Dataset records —
━━━━━━━━━━━━━━━━━━━━━━━━━━━━━━

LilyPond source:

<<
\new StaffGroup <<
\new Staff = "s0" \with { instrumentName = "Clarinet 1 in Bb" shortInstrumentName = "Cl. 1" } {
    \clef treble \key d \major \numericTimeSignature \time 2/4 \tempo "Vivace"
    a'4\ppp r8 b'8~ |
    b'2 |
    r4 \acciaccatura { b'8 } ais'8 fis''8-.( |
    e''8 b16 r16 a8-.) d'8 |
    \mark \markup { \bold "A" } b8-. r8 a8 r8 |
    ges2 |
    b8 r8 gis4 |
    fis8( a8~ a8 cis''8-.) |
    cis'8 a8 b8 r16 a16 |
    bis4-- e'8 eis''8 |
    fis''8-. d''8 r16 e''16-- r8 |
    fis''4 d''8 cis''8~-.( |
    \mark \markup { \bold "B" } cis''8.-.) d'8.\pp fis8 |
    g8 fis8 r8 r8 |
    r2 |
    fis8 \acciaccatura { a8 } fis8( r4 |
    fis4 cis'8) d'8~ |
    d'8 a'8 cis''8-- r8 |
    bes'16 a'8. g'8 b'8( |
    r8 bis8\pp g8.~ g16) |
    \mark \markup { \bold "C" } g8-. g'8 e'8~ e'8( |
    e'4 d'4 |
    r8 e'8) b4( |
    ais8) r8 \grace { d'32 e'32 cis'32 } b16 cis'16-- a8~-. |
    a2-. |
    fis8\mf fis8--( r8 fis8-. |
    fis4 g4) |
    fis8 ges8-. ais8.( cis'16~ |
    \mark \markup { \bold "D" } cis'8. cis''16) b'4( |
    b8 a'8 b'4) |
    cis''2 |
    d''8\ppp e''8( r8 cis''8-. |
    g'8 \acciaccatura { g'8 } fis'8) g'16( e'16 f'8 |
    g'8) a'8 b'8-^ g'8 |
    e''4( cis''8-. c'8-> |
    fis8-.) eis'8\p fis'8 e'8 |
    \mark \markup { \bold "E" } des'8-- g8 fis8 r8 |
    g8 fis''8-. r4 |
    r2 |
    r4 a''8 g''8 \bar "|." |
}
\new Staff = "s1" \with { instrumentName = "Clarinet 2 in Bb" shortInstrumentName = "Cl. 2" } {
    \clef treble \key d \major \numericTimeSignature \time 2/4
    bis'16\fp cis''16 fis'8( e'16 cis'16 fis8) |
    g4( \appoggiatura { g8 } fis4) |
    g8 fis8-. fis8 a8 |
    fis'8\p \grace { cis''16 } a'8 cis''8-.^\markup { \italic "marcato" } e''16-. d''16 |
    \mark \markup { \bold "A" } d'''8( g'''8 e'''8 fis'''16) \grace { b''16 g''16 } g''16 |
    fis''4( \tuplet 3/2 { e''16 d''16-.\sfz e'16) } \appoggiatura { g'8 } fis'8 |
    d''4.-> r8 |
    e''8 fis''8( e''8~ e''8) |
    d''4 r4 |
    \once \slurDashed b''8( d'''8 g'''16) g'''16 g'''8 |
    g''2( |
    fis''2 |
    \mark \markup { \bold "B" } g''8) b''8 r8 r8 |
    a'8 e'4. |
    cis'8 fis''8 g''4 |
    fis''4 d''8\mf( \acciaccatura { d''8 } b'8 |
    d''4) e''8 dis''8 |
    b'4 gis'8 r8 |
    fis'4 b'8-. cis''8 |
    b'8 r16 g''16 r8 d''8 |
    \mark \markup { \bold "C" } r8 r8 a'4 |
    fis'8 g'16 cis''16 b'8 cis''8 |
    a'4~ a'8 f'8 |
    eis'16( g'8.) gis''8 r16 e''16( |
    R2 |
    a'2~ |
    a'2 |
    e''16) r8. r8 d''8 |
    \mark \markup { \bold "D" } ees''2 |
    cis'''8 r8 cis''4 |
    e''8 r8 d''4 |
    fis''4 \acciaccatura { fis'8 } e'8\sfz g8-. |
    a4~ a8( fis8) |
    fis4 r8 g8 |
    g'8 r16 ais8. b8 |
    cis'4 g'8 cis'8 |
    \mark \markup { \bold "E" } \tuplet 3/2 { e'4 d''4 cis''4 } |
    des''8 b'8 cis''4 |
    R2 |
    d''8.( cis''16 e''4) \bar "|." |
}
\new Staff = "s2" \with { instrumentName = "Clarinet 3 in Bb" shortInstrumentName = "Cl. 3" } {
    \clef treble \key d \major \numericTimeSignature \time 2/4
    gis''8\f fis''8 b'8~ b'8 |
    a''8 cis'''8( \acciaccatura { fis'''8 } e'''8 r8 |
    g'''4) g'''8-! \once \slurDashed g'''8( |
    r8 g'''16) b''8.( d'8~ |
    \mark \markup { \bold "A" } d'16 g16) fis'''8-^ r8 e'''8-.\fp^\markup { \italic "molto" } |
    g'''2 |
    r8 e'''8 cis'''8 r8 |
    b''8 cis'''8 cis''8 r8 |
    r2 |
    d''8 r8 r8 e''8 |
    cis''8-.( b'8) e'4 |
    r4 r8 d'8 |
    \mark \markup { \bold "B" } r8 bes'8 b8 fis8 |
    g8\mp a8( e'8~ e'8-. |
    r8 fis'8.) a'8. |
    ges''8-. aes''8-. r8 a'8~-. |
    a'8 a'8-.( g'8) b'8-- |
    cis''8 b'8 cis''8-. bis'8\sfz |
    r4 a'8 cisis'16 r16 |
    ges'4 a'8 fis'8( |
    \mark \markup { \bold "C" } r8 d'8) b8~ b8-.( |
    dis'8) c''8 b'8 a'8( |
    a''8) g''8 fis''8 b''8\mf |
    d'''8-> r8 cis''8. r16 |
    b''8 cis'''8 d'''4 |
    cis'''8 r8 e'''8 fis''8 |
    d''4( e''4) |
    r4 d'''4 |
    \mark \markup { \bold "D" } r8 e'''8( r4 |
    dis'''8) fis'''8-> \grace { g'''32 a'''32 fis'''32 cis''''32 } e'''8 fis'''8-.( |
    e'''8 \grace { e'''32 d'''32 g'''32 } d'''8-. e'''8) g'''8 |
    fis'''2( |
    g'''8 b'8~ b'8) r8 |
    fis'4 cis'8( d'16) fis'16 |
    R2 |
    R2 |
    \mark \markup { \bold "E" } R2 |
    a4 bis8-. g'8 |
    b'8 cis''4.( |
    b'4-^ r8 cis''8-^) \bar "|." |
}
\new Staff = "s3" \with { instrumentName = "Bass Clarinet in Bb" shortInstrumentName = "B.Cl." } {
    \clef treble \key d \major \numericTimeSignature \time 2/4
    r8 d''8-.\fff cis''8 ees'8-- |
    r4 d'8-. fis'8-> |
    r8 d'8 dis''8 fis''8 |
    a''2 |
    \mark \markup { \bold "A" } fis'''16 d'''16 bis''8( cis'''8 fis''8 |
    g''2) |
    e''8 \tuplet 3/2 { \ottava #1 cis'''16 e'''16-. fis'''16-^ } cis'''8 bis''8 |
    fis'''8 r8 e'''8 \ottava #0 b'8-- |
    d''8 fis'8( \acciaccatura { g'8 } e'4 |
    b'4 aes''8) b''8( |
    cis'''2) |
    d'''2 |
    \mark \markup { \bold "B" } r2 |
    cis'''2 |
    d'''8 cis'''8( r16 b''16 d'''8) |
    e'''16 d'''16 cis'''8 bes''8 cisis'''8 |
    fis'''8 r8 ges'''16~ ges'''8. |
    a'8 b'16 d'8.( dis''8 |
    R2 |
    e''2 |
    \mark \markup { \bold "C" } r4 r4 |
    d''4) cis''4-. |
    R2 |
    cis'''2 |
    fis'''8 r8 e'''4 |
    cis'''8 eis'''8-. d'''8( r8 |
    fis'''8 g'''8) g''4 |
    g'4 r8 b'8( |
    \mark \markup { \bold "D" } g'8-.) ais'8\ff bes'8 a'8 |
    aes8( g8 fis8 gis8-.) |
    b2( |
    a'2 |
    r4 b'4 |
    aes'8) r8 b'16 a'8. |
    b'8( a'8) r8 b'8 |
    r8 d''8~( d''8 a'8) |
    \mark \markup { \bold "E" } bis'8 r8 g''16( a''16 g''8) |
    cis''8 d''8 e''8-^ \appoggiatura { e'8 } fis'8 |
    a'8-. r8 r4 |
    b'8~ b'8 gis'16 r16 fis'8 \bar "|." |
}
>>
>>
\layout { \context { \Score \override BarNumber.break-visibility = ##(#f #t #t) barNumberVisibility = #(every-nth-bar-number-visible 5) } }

━━━━━━━━━━━━━━━━━━━━━━━━━━━━━━

Count the lines in the items above that contain the string "italic", treating uppercase and lowercase as different, and reply with only that number.

2